:: Listing
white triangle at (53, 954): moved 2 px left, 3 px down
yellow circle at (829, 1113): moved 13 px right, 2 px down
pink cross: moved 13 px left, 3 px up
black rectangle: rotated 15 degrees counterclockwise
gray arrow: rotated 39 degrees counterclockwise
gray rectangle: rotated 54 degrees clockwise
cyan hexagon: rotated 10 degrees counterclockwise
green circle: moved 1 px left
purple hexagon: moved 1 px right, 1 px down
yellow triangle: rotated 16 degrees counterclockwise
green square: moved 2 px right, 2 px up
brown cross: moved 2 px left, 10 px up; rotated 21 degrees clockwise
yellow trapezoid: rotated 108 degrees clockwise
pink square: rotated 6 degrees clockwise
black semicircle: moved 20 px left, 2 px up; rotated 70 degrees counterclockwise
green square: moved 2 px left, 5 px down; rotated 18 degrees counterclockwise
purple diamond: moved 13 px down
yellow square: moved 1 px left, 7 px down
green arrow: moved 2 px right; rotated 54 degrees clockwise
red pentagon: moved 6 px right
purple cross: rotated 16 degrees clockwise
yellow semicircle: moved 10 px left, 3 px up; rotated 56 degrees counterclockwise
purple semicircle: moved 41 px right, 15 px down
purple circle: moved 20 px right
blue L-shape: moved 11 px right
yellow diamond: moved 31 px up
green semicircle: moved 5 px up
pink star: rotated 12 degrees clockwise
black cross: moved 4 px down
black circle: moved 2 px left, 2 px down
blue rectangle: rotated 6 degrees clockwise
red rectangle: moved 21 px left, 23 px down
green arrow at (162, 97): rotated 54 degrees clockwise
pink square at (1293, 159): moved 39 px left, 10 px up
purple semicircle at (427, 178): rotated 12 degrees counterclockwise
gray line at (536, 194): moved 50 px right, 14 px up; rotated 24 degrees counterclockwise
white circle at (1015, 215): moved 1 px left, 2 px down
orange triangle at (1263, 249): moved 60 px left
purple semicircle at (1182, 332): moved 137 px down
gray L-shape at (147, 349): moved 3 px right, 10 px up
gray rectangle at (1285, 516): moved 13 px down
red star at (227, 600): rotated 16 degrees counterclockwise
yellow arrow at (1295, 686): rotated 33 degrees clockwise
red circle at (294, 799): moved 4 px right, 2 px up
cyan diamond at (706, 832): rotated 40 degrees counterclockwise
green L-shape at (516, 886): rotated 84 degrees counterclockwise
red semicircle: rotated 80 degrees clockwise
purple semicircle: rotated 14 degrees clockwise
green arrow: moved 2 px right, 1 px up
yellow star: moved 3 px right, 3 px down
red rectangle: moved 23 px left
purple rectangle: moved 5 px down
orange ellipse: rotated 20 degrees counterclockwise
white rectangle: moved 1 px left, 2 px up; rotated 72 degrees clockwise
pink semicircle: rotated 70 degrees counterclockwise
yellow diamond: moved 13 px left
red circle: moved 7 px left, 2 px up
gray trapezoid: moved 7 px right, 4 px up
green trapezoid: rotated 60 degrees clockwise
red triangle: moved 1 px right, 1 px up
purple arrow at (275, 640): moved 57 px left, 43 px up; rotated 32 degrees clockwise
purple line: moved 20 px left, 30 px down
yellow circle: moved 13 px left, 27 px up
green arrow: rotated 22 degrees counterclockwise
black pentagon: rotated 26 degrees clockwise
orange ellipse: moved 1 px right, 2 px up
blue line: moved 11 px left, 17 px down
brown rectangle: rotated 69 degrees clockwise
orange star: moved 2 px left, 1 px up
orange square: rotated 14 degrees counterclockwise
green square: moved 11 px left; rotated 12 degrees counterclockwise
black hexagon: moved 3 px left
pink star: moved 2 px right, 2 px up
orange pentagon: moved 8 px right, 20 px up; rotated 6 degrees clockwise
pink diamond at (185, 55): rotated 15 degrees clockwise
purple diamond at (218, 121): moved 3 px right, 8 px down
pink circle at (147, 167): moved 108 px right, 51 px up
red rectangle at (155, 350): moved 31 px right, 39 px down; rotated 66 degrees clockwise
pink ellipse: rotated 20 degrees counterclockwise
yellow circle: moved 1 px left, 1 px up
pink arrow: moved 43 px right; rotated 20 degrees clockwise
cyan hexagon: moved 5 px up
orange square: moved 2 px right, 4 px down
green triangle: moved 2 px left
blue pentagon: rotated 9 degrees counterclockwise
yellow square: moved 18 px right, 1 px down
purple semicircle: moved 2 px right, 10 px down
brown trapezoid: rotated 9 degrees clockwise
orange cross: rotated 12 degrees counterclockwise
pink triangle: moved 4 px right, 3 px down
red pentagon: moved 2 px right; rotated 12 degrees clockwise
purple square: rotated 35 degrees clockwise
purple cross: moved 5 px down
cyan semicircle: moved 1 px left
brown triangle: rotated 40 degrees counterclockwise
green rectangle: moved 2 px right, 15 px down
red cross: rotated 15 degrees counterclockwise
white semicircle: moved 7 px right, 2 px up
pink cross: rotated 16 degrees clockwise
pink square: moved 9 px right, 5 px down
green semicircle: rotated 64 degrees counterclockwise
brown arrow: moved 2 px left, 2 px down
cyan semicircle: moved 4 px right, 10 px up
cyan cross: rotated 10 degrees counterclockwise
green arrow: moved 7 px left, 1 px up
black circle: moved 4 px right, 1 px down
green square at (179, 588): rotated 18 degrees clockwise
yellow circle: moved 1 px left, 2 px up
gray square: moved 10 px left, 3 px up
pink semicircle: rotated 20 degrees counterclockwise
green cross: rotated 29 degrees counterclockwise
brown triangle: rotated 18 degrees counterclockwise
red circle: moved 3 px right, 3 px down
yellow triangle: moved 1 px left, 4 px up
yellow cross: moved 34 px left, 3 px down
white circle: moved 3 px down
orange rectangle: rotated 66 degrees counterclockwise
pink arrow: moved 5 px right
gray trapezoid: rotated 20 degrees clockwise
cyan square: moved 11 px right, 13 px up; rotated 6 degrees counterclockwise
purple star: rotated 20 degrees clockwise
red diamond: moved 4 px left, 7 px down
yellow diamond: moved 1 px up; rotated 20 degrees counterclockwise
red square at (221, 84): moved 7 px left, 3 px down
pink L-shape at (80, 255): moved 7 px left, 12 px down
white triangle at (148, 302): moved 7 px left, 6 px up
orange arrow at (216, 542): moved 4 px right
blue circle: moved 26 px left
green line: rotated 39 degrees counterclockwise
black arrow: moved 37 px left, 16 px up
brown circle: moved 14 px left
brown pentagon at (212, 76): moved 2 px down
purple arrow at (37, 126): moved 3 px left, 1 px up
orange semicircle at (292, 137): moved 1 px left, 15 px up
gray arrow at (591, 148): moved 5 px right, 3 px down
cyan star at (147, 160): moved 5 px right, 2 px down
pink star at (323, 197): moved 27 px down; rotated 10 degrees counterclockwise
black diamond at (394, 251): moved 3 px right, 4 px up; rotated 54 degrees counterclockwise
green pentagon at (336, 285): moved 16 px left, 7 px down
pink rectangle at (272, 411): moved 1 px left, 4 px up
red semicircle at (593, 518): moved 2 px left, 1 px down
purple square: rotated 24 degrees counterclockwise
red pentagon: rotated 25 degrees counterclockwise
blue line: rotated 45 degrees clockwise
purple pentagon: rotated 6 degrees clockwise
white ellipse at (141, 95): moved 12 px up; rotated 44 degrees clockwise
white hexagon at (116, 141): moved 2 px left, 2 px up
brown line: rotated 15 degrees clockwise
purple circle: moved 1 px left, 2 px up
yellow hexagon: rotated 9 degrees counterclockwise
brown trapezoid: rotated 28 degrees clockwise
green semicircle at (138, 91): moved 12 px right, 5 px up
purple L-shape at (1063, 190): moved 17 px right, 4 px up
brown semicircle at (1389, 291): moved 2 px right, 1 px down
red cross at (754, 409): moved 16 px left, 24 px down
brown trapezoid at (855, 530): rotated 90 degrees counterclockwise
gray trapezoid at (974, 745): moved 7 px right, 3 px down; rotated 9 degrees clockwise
::::
Your objective: Reproduce the items verbatim, beginning with the very first item and continuing through the line containing "purple cross: rotated 16 degrees clockwise", with that line included.

Solution to the exercise:
white triangle at (53, 954): moved 2 px left, 3 px down
yellow circle at (829, 1113): moved 13 px right, 2 px down
pink cross: moved 13 px left, 3 px up
black rectangle: rotated 15 degrees counterclockwise
gray arrow: rotated 39 degrees counterclockwise
gray rectangle: rotated 54 degrees clockwise
cyan hexagon: rotated 10 degrees counterclockwise
green circle: moved 1 px left
purple hexagon: moved 1 px right, 1 px down
yellow triangle: rotated 16 degrees counterclockwise
green square: moved 2 px right, 2 px up
brown cross: moved 2 px left, 10 px up; rotated 21 degrees clockwise
yellow trapezoid: rotated 108 degrees clockwise
pink square: rotated 6 degrees clockwise
black semicircle: moved 20 px left, 2 px up; rotated 70 degrees counterclockwise
green square: moved 2 px left, 5 px down; rotated 18 degrees counterclockwise
purple diamond: moved 13 px down
yellow square: moved 1 px left, 7 px down
green arrow: moved 2 px right; rotated 54 degrees clockwise
red pentagon: moved 6 px right
purple cross: rotated 16 degrees clockwise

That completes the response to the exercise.